* **Given information**:

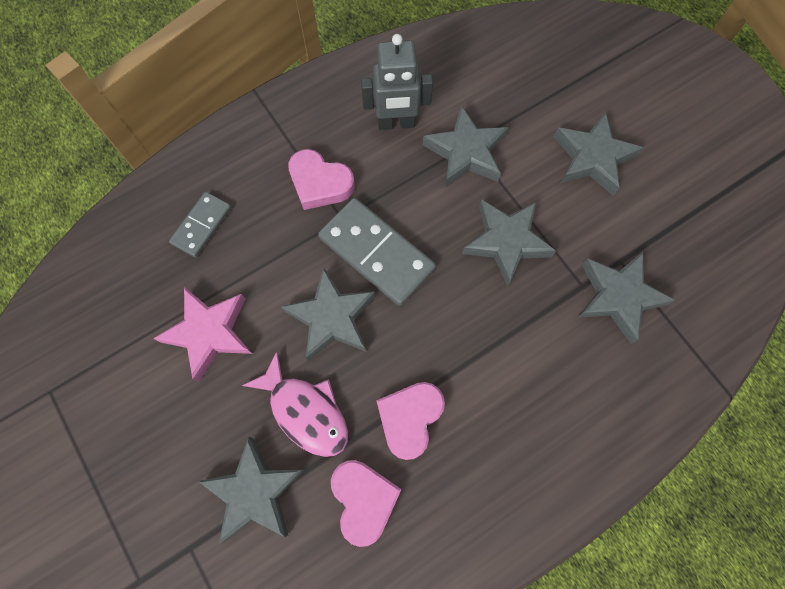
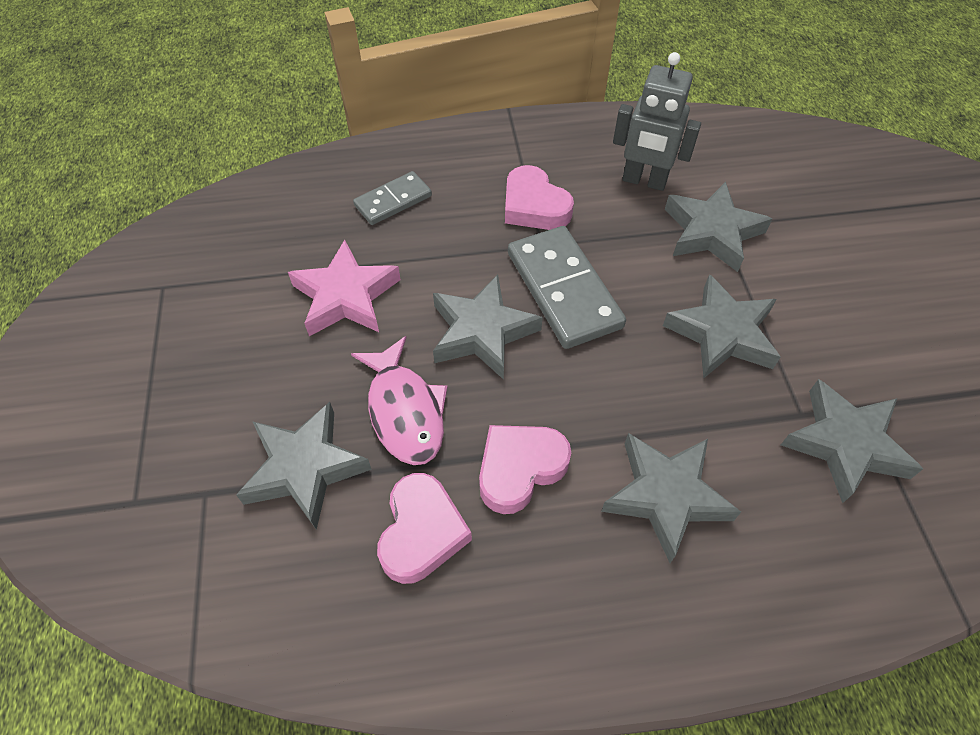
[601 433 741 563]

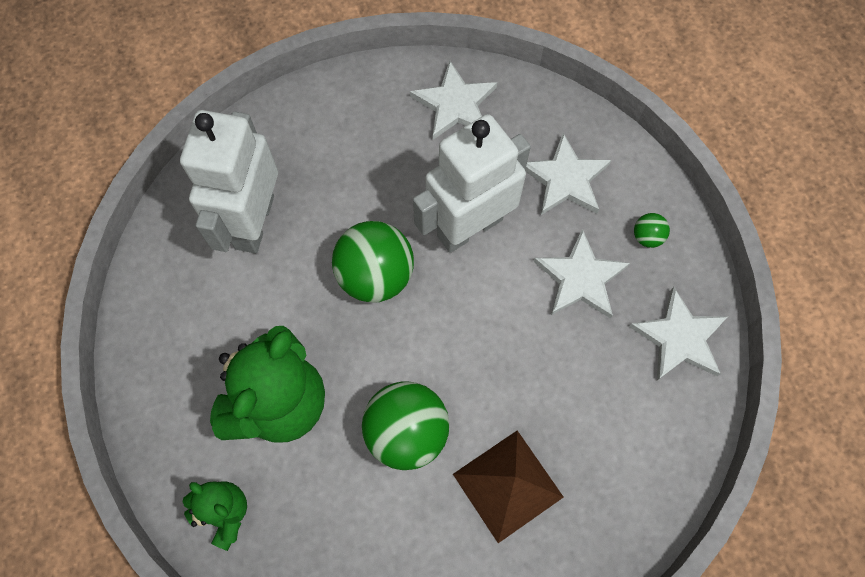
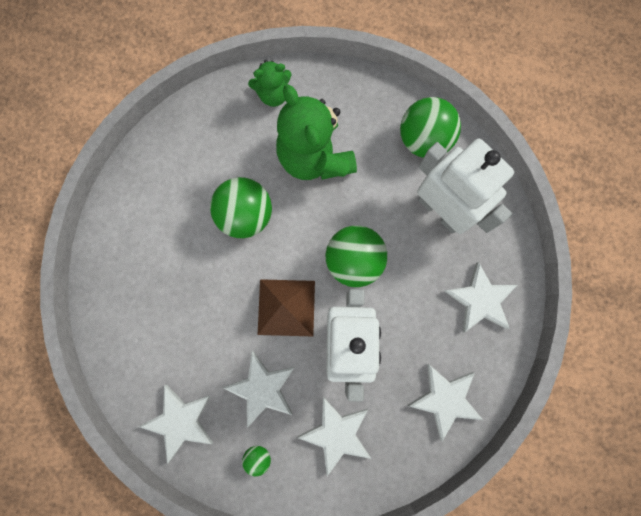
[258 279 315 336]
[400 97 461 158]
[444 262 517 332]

* **Your task**: All of the material above should be set down again exactly, though not its pictures.

* **Result of this task**:
[601 433 741 563]

[258 279 315 336]
[400 97 461 158]
[444 262 517 332]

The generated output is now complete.